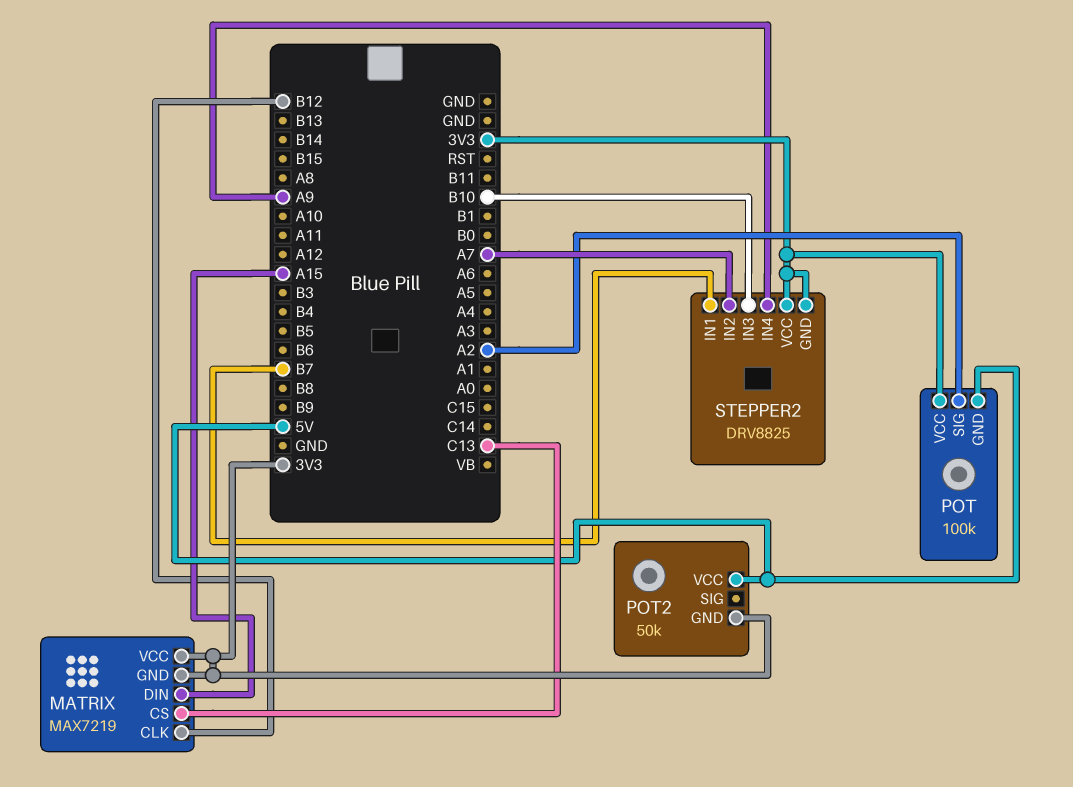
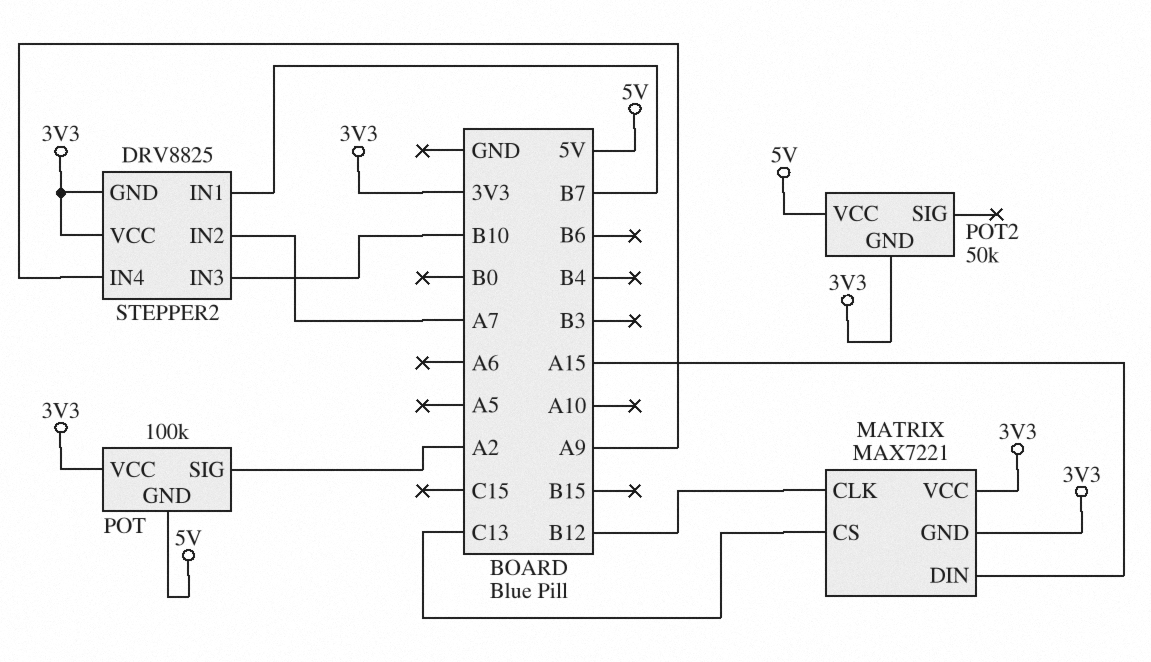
MATRIX: MAX7219 -> MAX7221

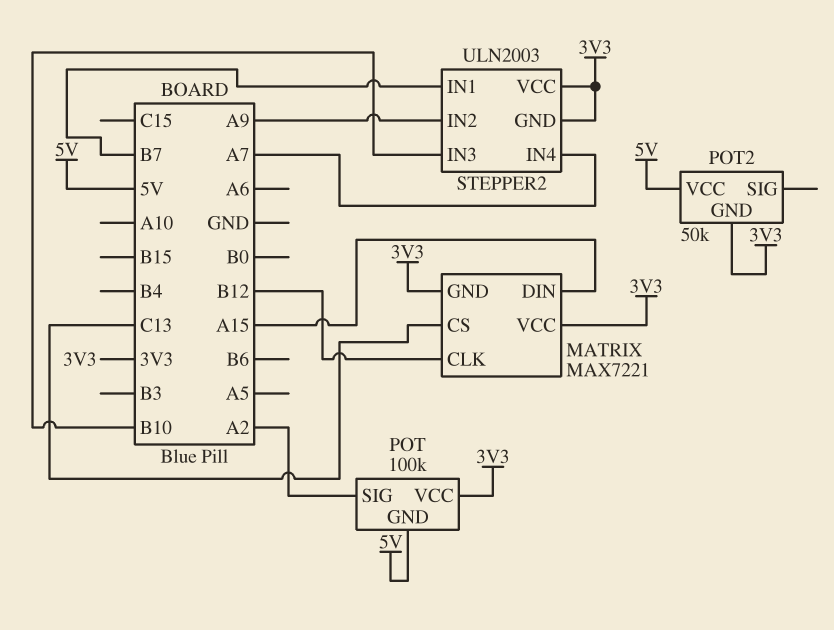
STEPPER2: DRV8825 -> ULN2003
STEPPER2 pin IN2: A7 -> A9
STEPPER2 pin IN4: A9 -> A7

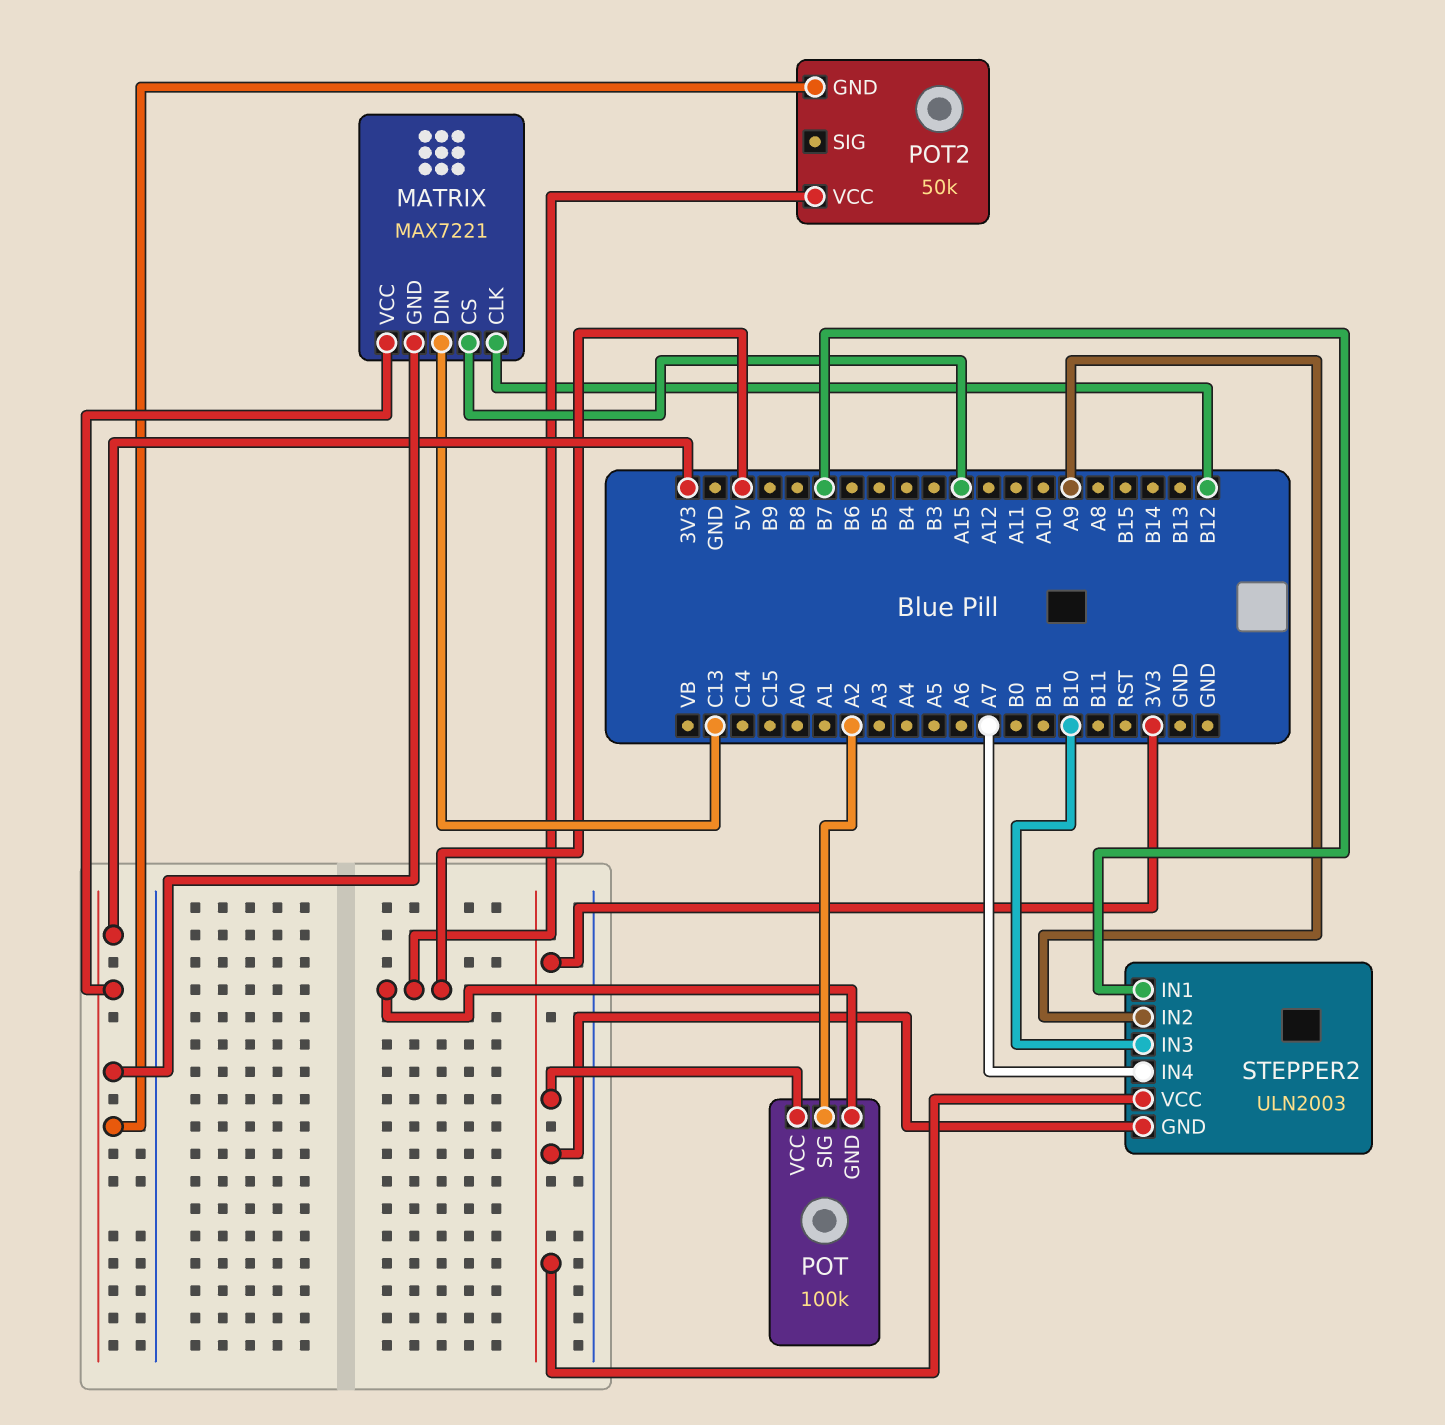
MATRIX pin CS: C13 -> A15
MATRIX pin DIN: A15 -> C13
..........
→ YOUR ASSIGNMENT: Repeat the data exactly, excluding the pictures.

→ RESULT OF THE EXERCISE:
MATRIX: MAX7219 -> MAX7221

STEPPER2: DRV8825 -> ULN2003
STEPPER2 pin IN2: A7 -> A9
STEPPER2 pin IN4: A9 -> A7

MATRIX pin CS: C13 -> A15
MATRIX pin DIN: A15 -> C13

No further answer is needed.